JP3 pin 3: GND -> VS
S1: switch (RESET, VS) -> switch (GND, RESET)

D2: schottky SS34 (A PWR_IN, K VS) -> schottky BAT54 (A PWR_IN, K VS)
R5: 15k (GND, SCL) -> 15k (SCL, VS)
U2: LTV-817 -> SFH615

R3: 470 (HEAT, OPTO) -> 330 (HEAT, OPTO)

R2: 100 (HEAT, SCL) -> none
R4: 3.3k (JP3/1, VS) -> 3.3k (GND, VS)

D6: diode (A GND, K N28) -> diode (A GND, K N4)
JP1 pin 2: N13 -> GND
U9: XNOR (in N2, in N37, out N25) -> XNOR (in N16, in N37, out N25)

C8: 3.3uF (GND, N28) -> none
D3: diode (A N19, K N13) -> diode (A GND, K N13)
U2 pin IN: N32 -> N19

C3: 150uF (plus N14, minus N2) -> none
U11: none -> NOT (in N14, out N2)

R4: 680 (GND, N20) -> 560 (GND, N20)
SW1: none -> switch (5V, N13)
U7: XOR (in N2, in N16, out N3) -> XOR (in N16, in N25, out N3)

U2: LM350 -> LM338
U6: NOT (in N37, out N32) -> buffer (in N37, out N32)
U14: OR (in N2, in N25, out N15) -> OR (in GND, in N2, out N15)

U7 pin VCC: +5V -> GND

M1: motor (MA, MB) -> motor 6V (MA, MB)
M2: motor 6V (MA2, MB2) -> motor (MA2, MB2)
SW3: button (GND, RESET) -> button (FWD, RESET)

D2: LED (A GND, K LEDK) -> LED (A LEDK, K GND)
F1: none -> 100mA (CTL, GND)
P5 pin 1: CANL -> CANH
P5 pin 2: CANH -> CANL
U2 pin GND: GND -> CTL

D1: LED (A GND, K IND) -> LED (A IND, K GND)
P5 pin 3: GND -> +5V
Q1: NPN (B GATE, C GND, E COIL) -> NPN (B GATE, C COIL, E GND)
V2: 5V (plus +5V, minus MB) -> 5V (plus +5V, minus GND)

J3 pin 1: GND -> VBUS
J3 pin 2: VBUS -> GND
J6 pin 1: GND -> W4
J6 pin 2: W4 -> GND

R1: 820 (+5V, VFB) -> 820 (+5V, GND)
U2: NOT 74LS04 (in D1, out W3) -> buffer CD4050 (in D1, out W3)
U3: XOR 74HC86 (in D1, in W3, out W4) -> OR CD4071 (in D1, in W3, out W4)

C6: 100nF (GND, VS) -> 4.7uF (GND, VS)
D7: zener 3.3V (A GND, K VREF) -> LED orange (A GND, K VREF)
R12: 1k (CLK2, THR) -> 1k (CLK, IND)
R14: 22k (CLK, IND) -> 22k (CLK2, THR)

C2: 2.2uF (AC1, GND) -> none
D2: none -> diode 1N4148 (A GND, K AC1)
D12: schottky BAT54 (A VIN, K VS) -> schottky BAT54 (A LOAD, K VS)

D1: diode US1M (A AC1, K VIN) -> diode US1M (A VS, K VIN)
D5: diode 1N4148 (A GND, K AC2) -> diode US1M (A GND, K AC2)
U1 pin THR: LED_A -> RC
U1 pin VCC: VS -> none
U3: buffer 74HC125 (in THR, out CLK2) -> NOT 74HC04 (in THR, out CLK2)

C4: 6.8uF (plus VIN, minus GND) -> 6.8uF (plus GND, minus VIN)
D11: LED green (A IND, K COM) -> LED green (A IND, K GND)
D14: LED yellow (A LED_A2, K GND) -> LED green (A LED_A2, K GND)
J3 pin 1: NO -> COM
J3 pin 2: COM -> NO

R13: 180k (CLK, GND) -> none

━━━━━━━━━━

§ **Exercise directions**
From the line holding "U11: none -> NOT (in N14, out N2)" to the line holding "M1: motor (MA, MB) -> motor 6V (MA, MB)", inclusive, restate each line above exactly as written.

§ **Output of the task**
U11: none -> NOT (in N14, out N2)

R4: 680 (GND, N20) -> 560 (GND, N20)
SW1: none -> switch (5V, N13)
U7: XOR (in N2, in N16, out N3) -> XOR (in N16, in N25, out N3)

U2: LM350 -> LM338
U6: NOT (in N37, out N32) -> buffer (in N37, out N32)
U14: OR (in N2, in N25, out N15) -> OR (in GND, in N2, out N15)

U7 pin VCC: +5V -> GND

M1: motor (MA, MB) -> motor 6V (MA, MB)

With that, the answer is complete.